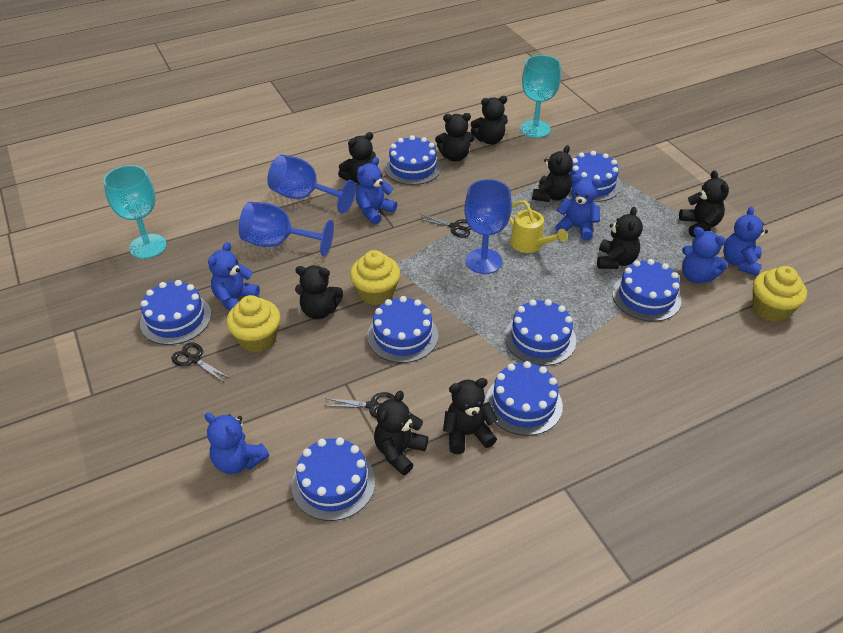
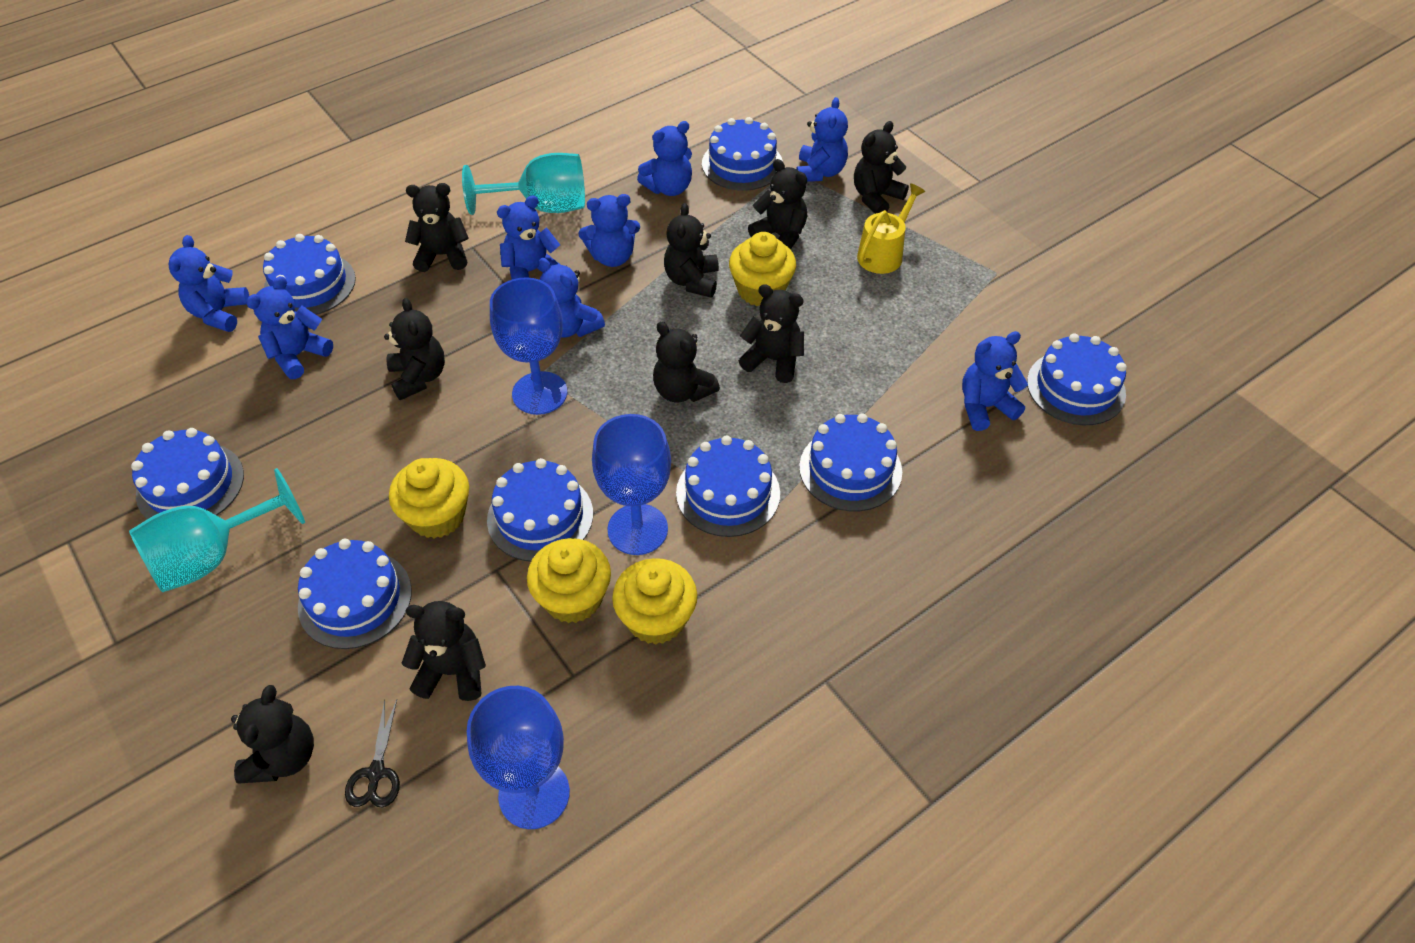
black scissors: 3 -> 1
blue teddy bear: 6 -> 8
yellow cupcake: 3 -> 4

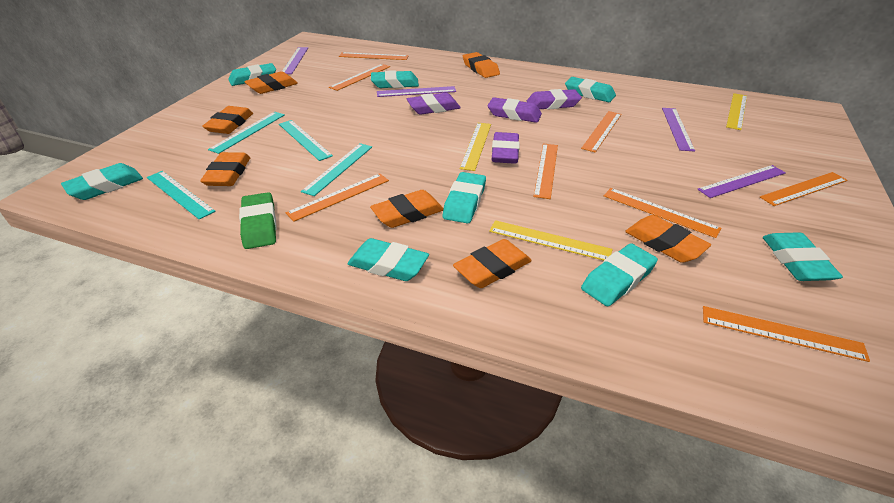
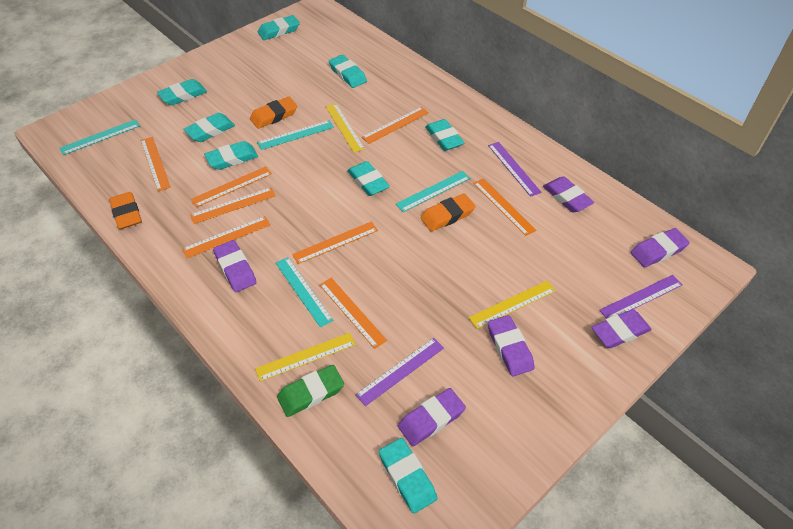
orange eraser: 7 -> 3
purple eraser: 4 -> 6
purple ruler: 4 -> 3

◇ ◇ ◇

This task calls for an exact copy of the data above, without pictures.

--- Written answer ---
black scissors: 3 -> 1
blue teddy bear: 6 -> 8
yellow cupcake: 3 -> 4

orange eraser: 7 -> 3
purple eraser: 4 -> 6
purple ruler: 4 -> 3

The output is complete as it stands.